§ **Work instruction**:
Below are the records; return exactly the lines from the one with "U22: NOR (in" through the final line, both included, minus any pictures.

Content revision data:
============================================================

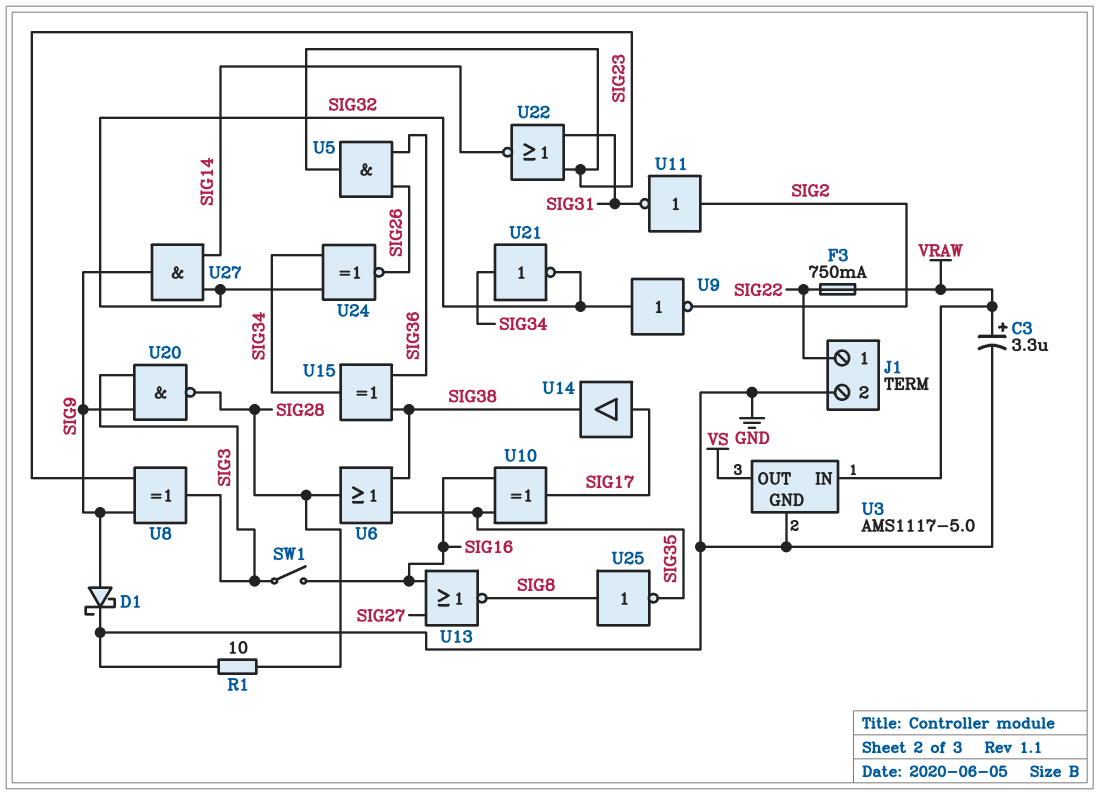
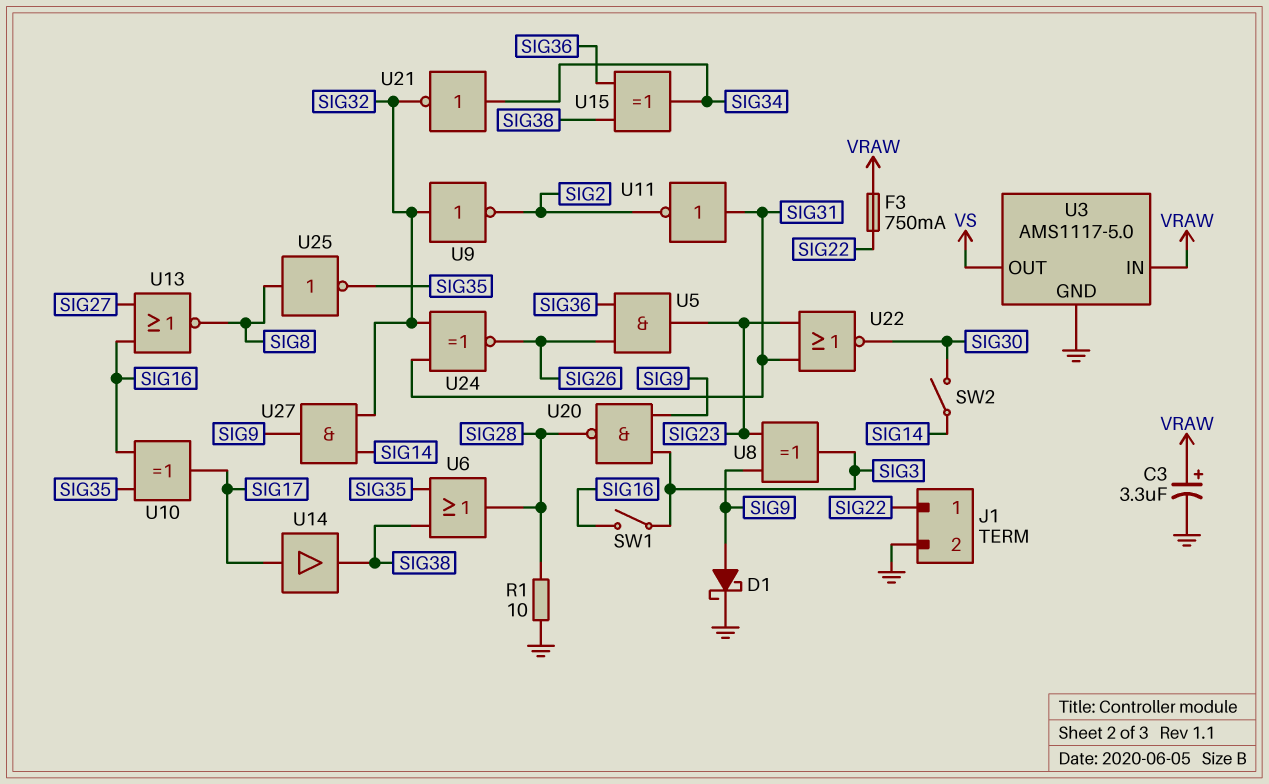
SW2: none -> switch (SIG14, SIG30)
U11: NOT (in SIG2, out SIG31) -> NOT (in SIG31, out SIG2)
U22: NOR (in SIG23, in SIG31, out SIG14) -> NOR (in SIG23, in SIG31, out SIG30)
U24: XNOR (in SIG32, in SIG34, out SIG26) -> XNOR (in SIG31, in SIG32, out SIG26)

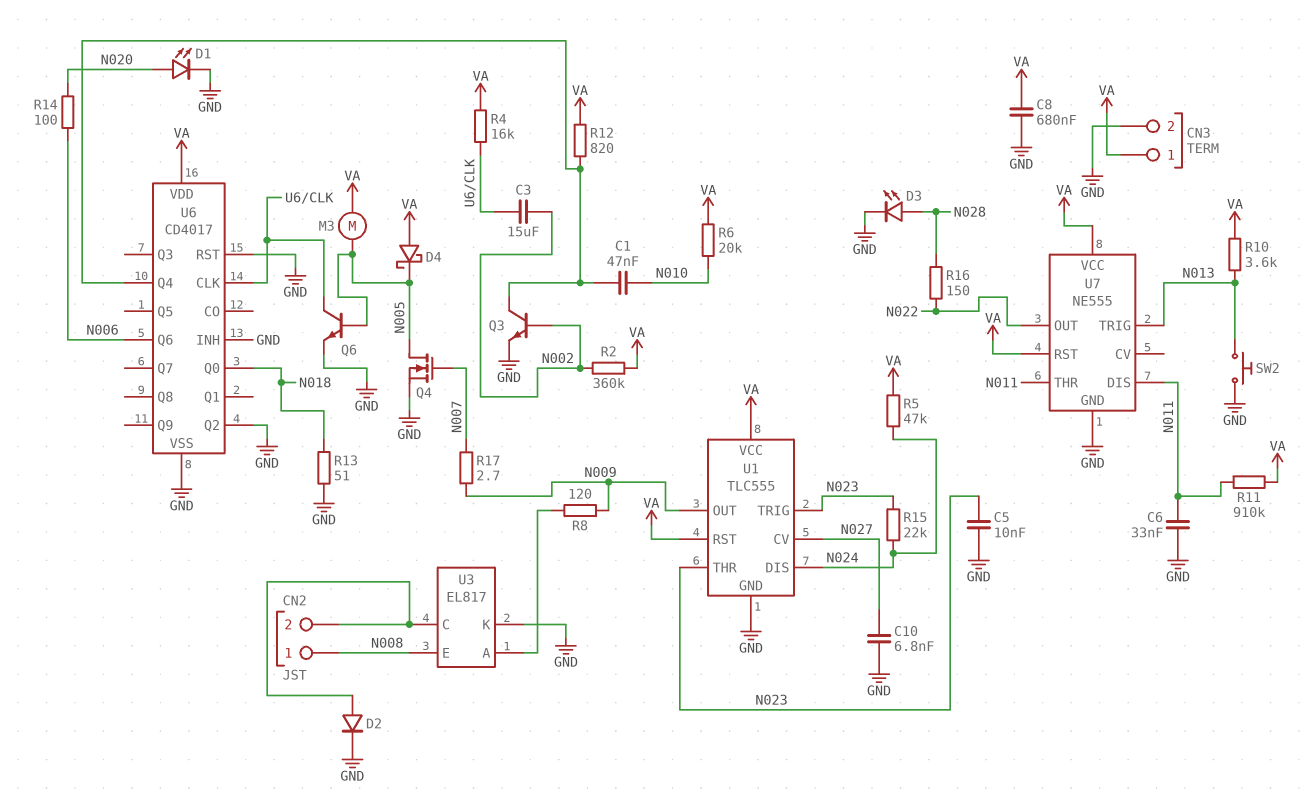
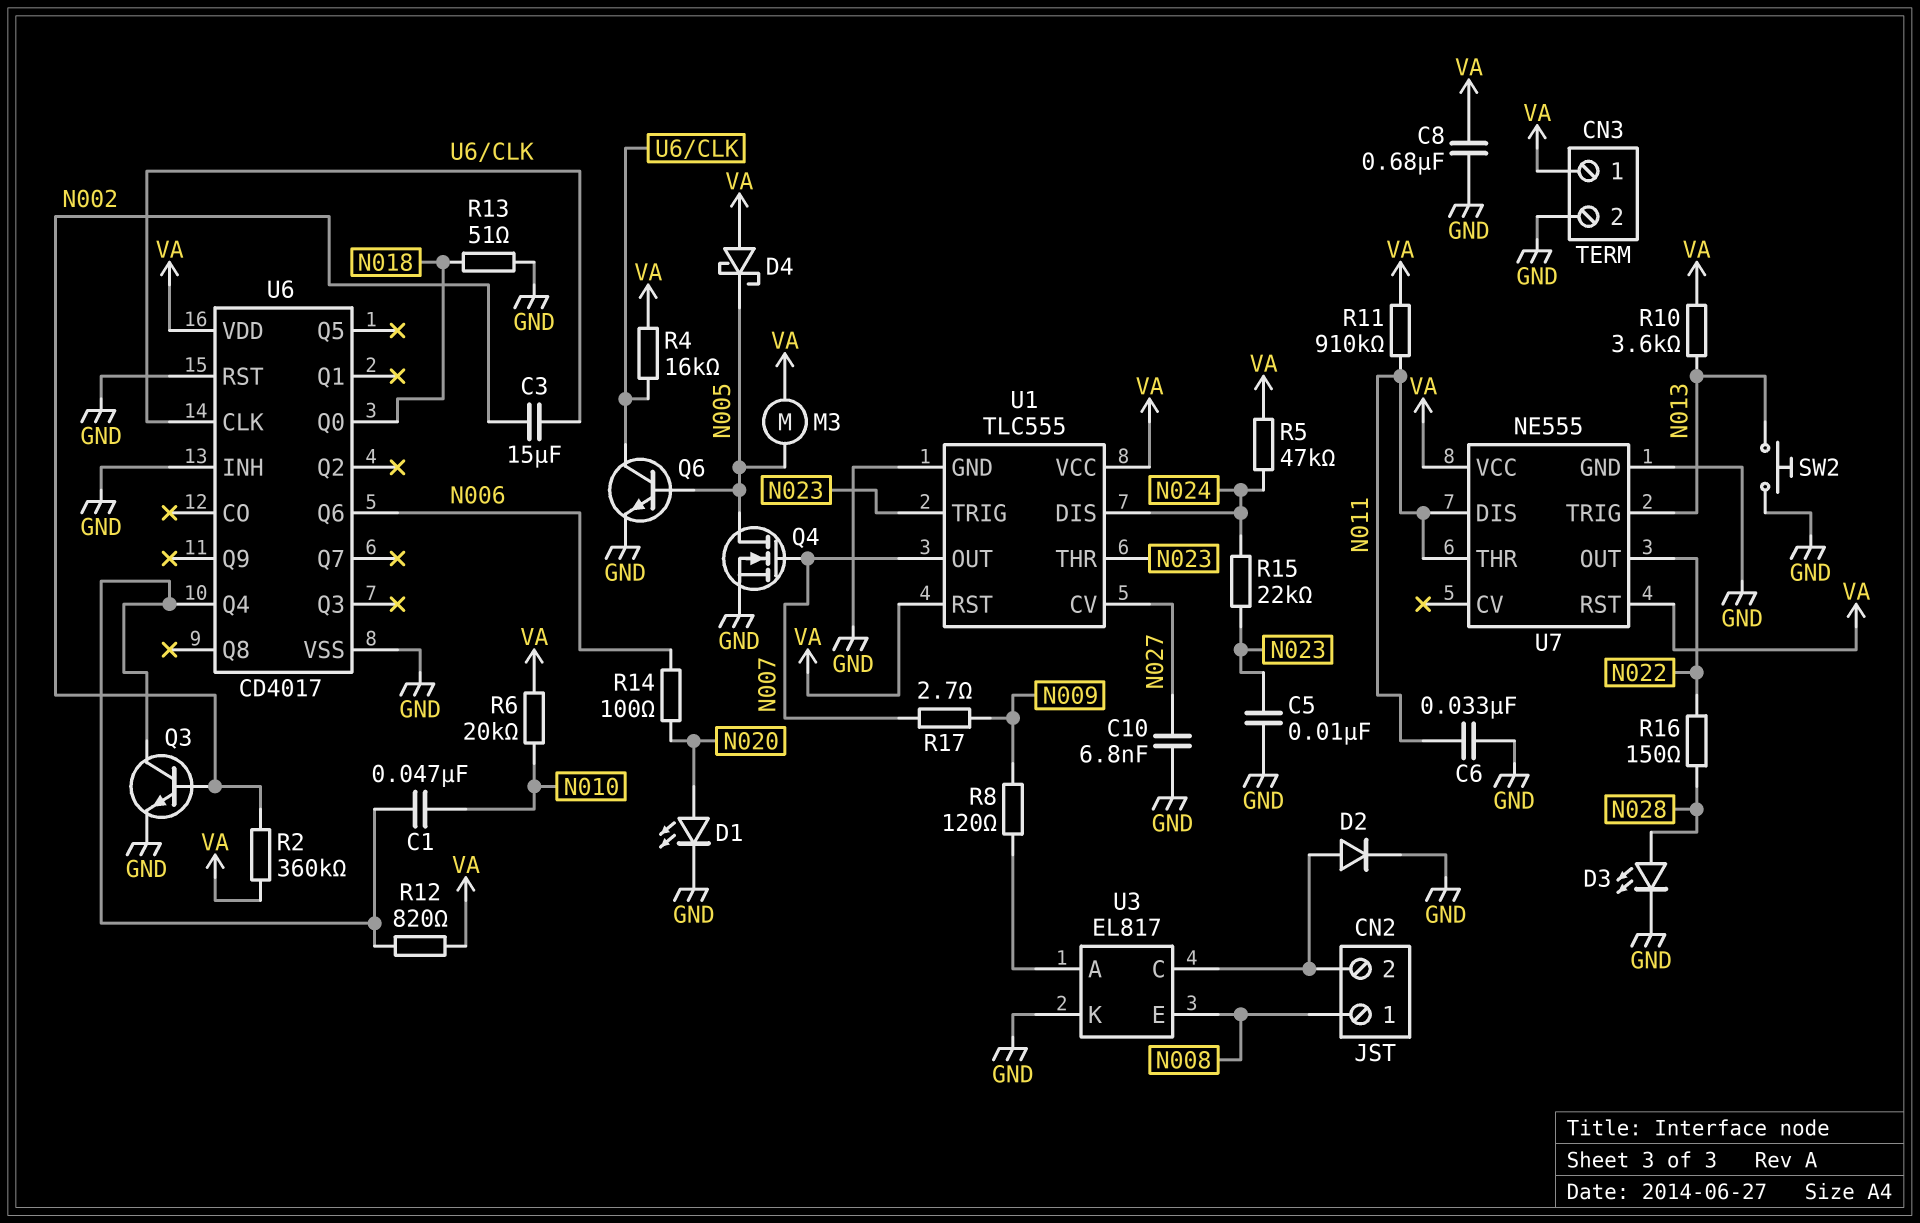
U1 pin OUT: N009 -> N007
U6 pin Q2: GND -> none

============================================================

§ **Solution for this exercise**:
U22: NOR (in SIG23, in SIG31, out SIG14) -> NOR (in SIG23, in SIG31, out SIG30)
U24: XNOR (in SIG32, in SIG34, out SIG26) -> XNOR (in SIG31, in SIG32, out SIG26)

U1 pin OUT: N009 -> N007
U6 pin Q2: GND -> none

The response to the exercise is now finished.